►
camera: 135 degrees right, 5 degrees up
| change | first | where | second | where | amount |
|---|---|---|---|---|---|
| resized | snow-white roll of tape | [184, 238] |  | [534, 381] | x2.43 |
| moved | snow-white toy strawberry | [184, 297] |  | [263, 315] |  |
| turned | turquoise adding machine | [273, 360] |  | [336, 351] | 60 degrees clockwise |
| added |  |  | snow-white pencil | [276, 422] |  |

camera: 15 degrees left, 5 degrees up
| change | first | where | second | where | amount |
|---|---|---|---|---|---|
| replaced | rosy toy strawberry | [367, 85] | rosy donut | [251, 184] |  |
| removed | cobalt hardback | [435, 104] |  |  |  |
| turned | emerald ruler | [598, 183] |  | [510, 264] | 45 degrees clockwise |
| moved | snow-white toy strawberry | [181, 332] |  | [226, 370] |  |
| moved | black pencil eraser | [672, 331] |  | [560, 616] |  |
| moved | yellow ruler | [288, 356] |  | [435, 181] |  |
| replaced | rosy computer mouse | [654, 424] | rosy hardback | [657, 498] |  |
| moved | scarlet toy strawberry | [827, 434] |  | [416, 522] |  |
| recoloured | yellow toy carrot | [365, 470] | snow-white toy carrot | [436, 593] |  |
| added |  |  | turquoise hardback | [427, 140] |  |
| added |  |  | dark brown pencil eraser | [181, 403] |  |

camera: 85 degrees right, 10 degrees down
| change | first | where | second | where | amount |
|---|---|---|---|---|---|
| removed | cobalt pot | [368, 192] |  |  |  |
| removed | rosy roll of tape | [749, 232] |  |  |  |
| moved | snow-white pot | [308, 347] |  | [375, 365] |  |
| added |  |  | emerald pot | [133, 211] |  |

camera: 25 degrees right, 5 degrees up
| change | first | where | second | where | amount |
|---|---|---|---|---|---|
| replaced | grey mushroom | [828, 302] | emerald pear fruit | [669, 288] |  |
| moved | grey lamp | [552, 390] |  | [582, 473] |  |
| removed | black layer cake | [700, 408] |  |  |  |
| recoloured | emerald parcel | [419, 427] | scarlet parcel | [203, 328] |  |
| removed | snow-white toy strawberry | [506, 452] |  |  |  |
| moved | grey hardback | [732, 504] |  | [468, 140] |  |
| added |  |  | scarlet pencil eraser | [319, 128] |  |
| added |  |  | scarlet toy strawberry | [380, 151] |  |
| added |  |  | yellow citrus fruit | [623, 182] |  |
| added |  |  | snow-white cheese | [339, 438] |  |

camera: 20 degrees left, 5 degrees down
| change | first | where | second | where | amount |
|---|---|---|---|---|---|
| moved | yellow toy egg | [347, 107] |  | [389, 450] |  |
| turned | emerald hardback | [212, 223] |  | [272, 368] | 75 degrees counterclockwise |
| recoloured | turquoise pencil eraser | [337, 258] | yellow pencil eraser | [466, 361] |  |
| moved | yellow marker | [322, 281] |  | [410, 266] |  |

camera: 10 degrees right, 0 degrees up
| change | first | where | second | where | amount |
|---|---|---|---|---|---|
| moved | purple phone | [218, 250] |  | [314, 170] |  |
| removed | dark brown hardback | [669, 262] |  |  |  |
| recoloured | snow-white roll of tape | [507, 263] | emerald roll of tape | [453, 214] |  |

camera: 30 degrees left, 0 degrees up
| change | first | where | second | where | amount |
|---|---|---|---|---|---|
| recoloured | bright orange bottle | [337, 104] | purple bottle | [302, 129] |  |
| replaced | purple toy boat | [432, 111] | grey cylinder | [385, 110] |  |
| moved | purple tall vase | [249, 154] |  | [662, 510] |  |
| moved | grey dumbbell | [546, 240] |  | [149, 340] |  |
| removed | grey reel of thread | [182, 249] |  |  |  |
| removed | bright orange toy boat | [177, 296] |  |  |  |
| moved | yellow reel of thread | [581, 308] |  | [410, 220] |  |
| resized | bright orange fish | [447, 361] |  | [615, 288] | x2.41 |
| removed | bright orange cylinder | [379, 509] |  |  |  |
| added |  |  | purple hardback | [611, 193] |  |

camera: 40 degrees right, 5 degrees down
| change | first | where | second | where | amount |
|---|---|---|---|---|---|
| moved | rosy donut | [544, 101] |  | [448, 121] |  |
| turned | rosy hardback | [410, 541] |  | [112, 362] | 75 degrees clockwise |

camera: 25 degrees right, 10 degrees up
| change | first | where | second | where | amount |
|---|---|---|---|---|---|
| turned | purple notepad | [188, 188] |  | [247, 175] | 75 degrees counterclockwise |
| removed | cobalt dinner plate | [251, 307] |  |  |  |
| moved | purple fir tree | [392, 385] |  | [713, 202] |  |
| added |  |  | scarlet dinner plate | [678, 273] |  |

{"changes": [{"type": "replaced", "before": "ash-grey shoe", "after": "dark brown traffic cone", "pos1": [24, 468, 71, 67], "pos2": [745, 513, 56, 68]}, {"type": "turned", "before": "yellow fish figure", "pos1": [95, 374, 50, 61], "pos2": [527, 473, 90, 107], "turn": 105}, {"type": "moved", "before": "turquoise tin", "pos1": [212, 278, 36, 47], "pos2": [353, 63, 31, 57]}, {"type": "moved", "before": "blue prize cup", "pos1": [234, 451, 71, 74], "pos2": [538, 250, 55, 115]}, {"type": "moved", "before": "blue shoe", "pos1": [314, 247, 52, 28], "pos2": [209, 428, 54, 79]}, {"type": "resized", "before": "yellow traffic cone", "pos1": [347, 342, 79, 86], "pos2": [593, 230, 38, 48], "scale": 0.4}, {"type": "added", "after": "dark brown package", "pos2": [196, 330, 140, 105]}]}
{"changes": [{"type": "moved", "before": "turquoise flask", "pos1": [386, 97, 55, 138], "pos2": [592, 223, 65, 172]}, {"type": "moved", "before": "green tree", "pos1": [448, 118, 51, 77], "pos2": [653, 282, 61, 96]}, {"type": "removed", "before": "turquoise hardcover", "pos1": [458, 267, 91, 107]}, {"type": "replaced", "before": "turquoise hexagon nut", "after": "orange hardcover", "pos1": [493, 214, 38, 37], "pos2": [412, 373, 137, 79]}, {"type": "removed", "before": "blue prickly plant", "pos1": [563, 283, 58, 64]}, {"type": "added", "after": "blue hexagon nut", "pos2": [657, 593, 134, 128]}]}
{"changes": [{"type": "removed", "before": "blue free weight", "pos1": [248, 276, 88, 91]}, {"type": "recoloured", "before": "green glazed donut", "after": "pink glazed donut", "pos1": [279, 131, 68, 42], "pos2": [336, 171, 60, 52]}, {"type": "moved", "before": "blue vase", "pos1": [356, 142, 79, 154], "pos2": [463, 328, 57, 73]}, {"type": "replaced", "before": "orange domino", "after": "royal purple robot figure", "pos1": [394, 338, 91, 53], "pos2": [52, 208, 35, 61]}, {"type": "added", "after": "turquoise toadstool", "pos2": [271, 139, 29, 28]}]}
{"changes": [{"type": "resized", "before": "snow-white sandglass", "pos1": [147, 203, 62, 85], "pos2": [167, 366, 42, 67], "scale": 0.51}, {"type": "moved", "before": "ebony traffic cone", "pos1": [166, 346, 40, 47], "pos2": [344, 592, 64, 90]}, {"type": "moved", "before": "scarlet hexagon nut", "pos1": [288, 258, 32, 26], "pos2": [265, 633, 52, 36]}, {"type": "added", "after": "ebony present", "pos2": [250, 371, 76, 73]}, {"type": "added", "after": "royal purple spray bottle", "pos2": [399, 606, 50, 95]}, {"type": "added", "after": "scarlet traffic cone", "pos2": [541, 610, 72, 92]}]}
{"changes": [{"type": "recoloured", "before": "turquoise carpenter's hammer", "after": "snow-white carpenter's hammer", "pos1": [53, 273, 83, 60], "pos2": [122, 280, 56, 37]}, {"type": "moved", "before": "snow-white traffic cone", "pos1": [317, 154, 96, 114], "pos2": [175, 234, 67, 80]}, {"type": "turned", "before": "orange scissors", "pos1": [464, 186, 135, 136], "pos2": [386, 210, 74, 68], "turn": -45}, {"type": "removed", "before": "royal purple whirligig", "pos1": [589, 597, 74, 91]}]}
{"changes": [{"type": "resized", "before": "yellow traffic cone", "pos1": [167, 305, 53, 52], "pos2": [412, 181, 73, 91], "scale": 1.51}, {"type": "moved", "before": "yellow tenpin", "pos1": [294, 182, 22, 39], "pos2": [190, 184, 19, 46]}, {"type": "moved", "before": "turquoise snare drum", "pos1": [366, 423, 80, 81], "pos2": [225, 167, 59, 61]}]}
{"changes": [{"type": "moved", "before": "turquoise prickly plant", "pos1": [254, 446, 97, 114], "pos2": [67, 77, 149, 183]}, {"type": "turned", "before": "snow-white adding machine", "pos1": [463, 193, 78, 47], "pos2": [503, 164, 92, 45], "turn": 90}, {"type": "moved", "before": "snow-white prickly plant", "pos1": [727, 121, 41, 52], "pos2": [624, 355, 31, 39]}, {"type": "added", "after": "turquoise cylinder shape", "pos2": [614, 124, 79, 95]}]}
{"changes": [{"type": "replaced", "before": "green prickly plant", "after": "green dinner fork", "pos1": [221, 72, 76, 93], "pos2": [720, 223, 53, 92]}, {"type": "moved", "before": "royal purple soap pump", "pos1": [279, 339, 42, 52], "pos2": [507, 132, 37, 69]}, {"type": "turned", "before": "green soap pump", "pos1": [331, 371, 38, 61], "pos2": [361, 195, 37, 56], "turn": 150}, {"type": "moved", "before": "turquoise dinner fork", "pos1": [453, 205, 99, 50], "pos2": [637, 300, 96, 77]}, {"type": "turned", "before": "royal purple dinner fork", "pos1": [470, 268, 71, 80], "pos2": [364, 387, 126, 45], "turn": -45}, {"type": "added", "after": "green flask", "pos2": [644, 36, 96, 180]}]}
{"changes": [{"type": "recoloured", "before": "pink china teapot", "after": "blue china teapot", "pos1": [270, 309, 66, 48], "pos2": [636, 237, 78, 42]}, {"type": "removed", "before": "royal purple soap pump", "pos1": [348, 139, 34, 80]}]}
◄
__What is expected__.
Quote the listing word for word from its first line through the line in which "60 degrees clockwise |" appears.

__Solution to the problem__.
camera: 135 degrees right, 5 degrees up
| change | first | where | second | where | amount |
|---|---|---|---|---|---|
| resized | snow-white roll of tape | [184, 238] |  | [534, 381] | x2.43 |
| moved | snow-white toy strawberry | [184, 297] |  | [263, 315] |  |
| turned | turquoise adding machine | [273, 360] |  | [336, 351] | 60 degrees clockwise |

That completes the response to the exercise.